■ Task brief: Return, word for word, only the lines of the data below that lie between the line with "IC201 pin VCC: 5V -> DGND" and the line with "R205: 2.2k (5V, PULSE) -> 2.2k (AOUT, PULSE)", those two lines included.

■ Recorded data:
________
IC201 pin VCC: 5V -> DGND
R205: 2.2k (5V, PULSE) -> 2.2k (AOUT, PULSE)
________
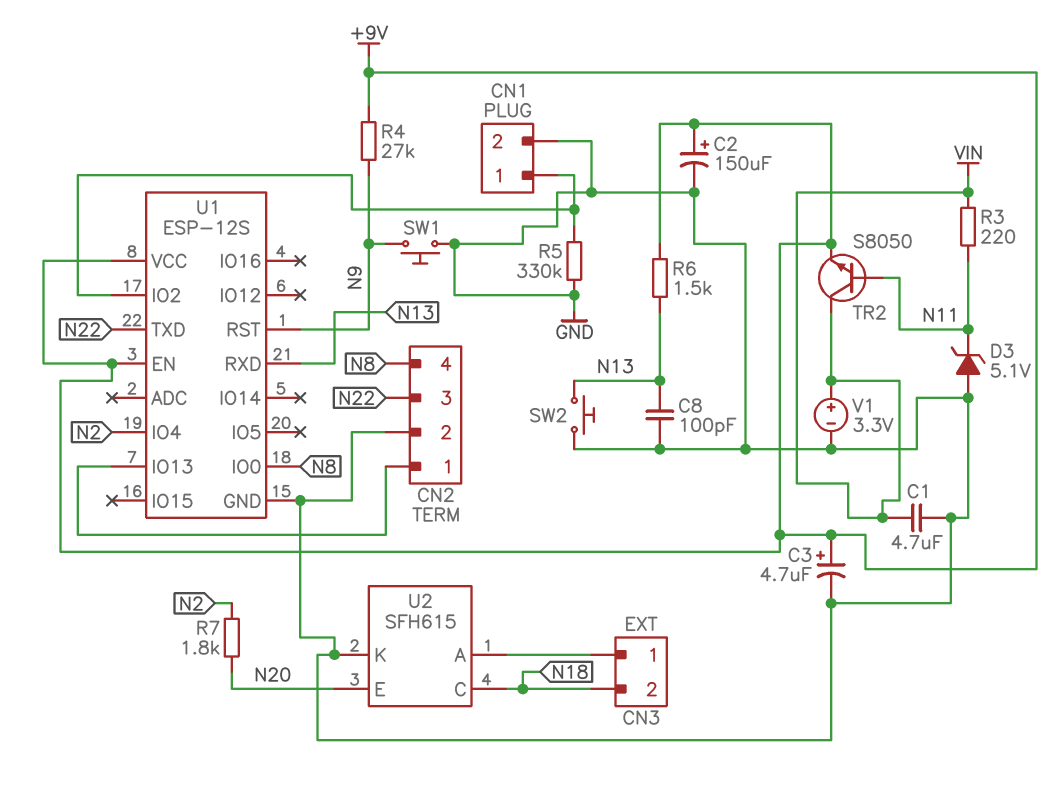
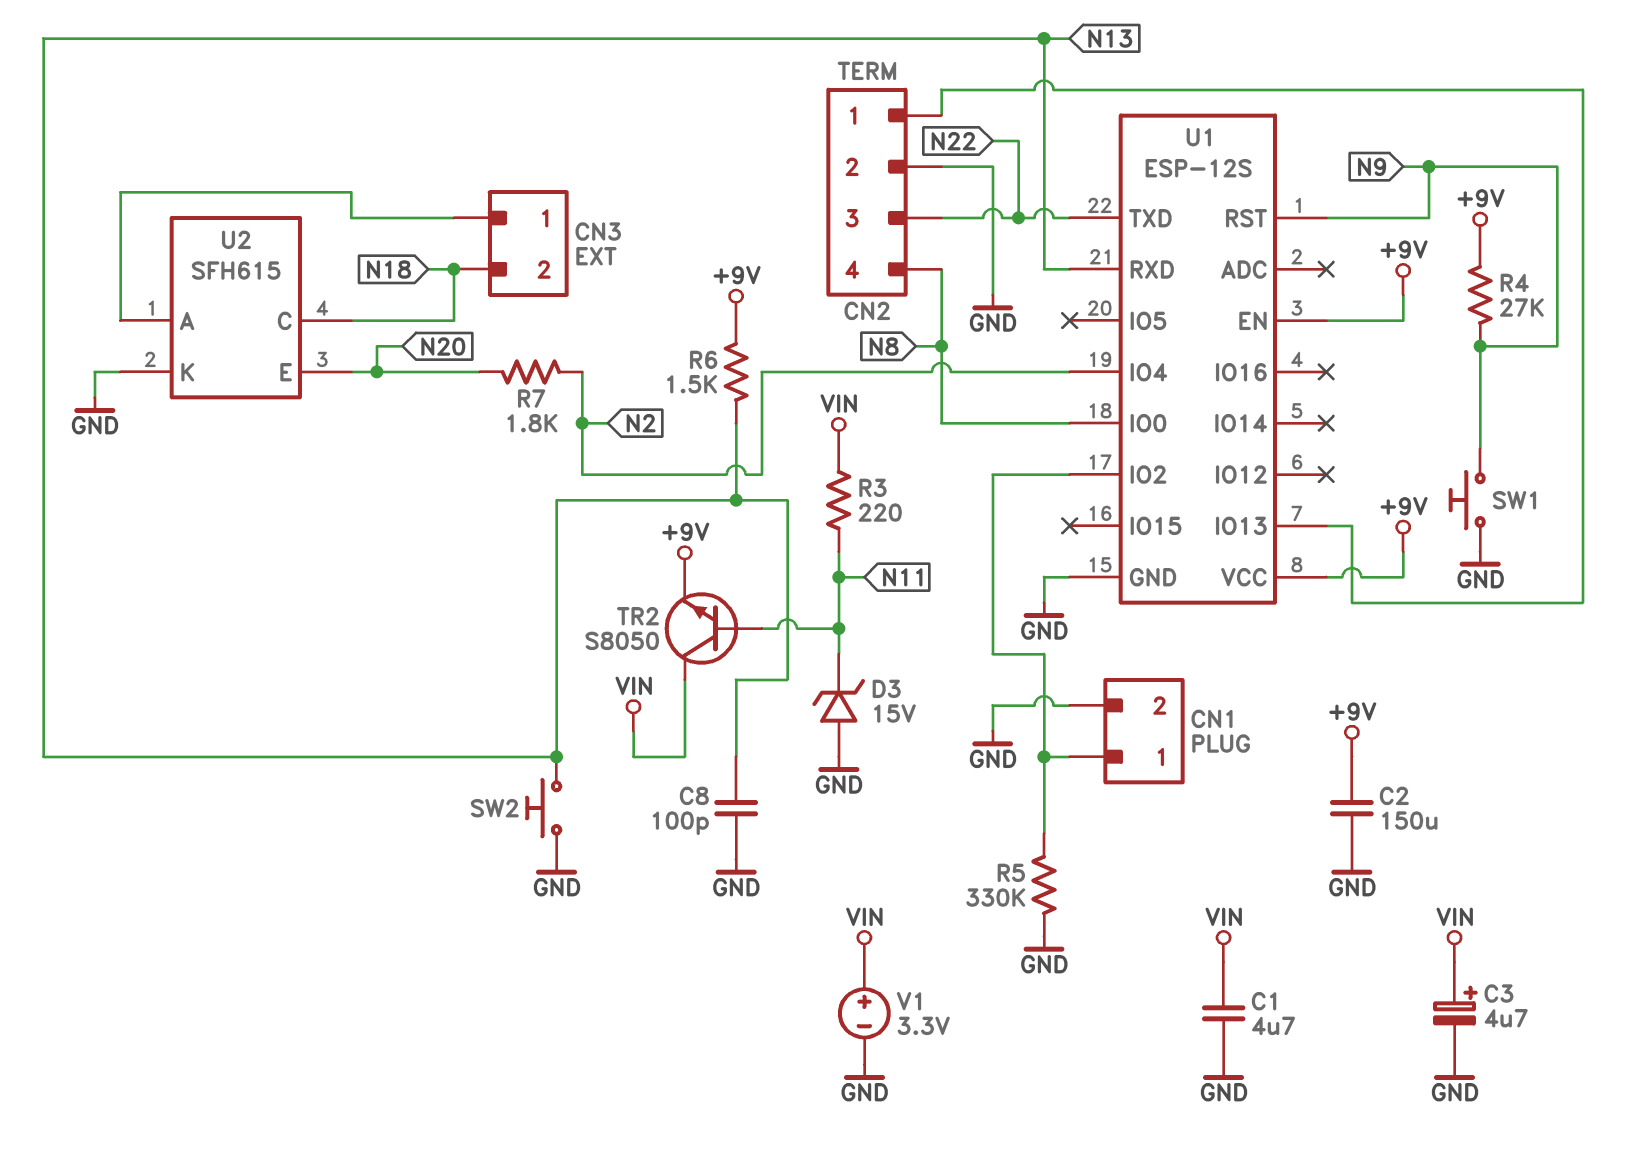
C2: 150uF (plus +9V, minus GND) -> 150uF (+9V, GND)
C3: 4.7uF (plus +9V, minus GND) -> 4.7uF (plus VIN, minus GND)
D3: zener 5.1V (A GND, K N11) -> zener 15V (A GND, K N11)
________
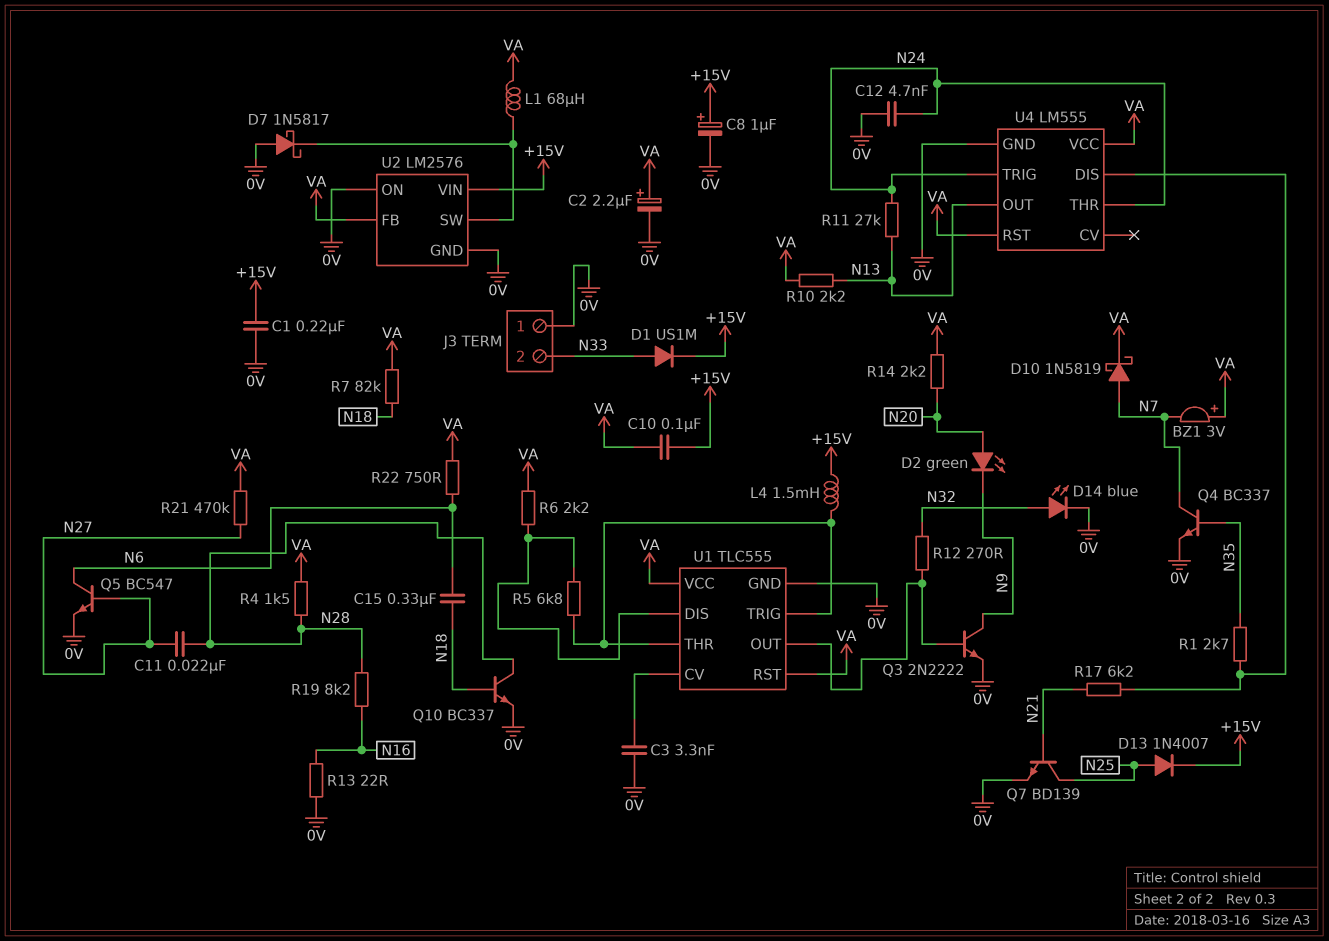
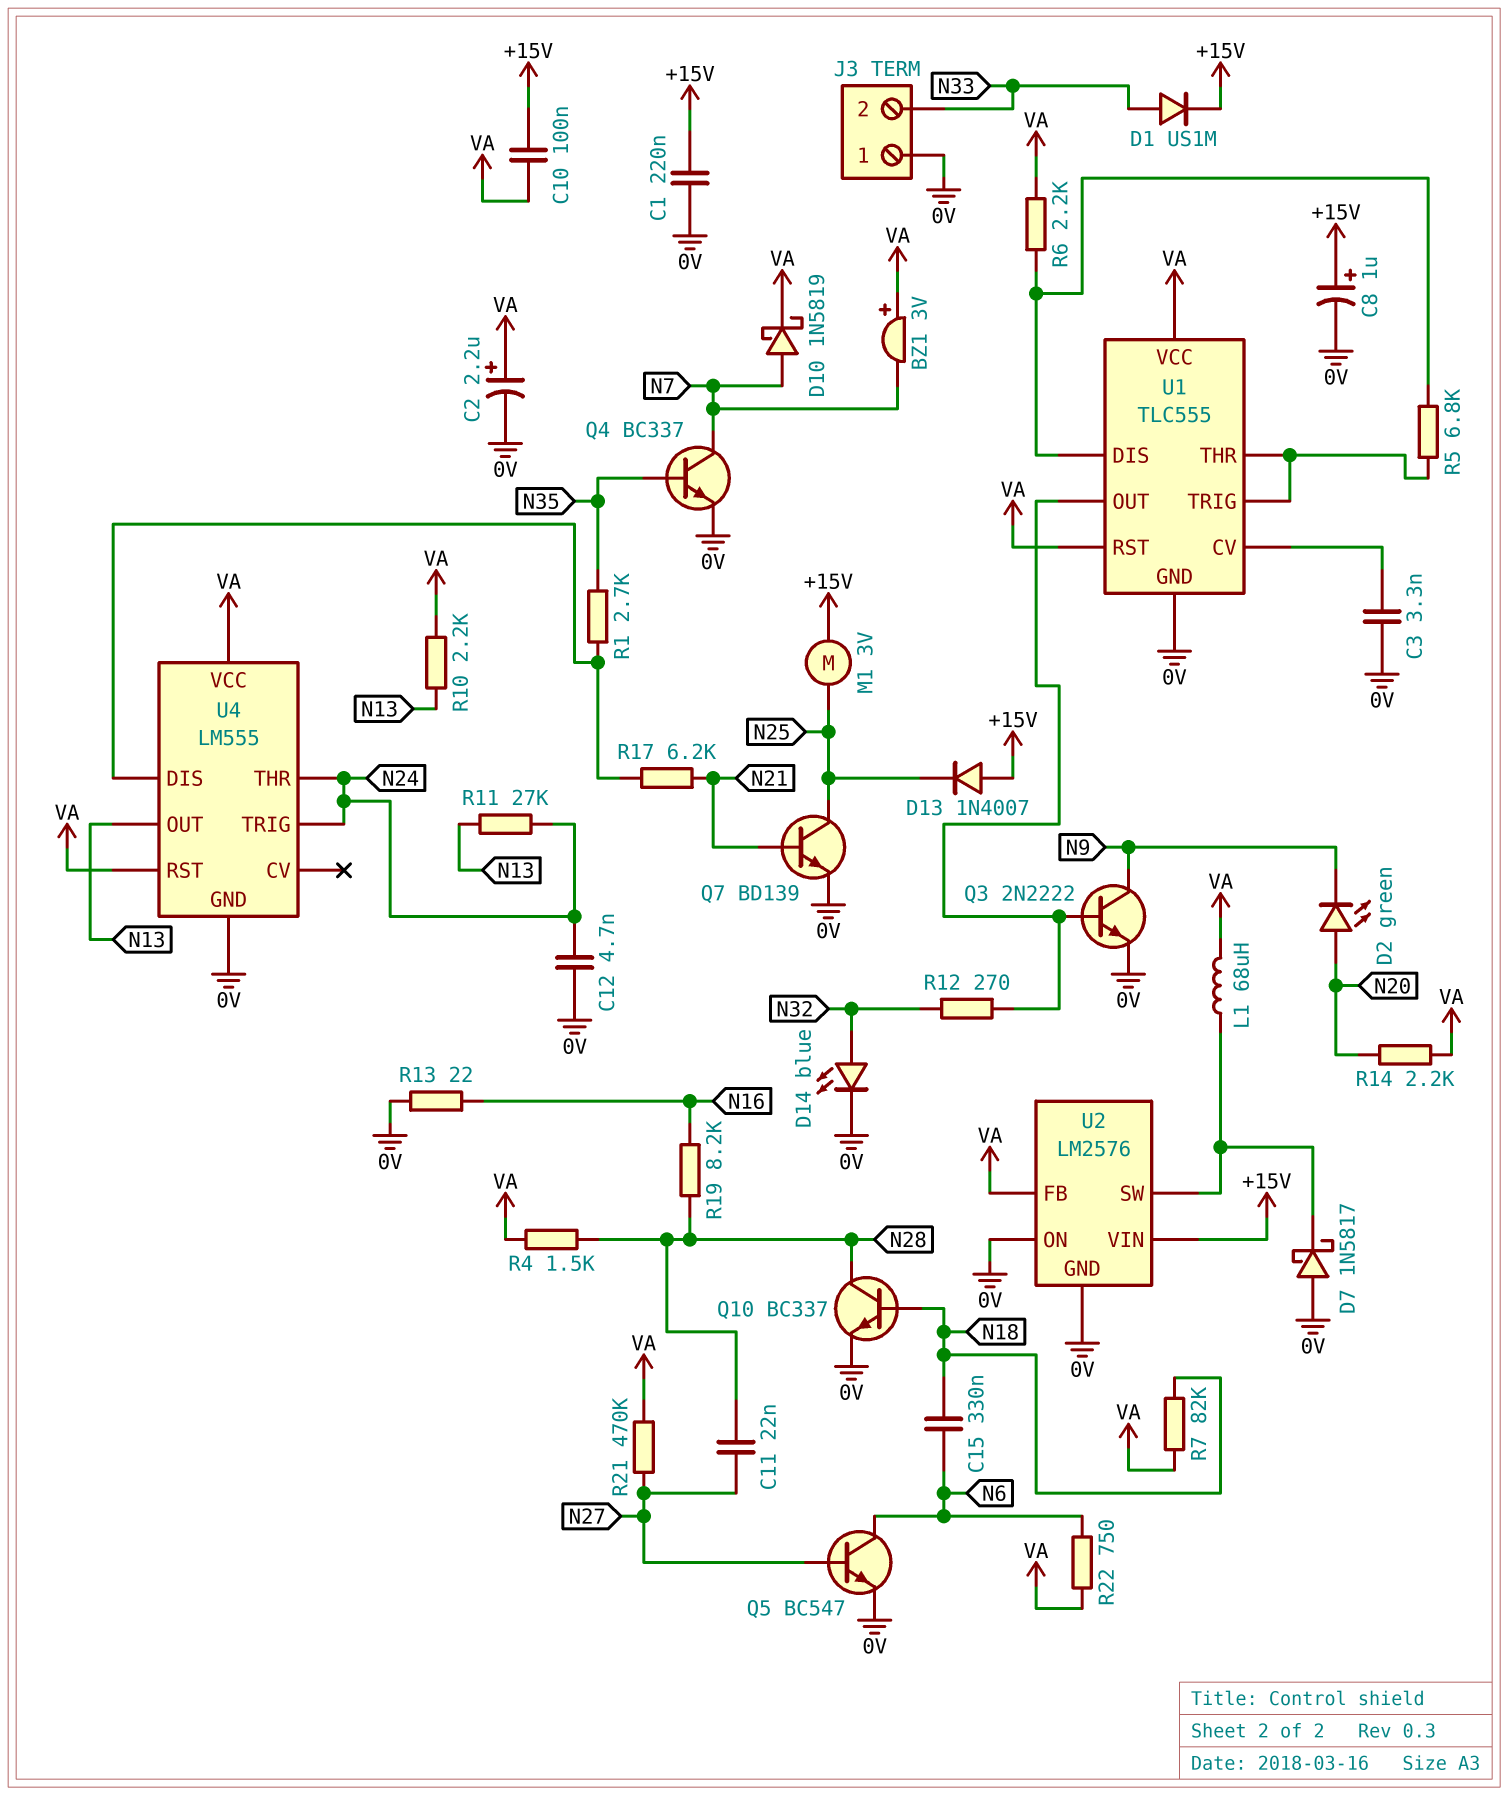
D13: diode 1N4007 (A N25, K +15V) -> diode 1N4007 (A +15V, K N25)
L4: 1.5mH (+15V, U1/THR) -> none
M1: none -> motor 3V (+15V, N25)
________
■ The completed task:
IC201 pin VCC: 5V -> DGND
R205: 2.2k (5V, PULSE) -> 2.2k (AOUT, PULSE)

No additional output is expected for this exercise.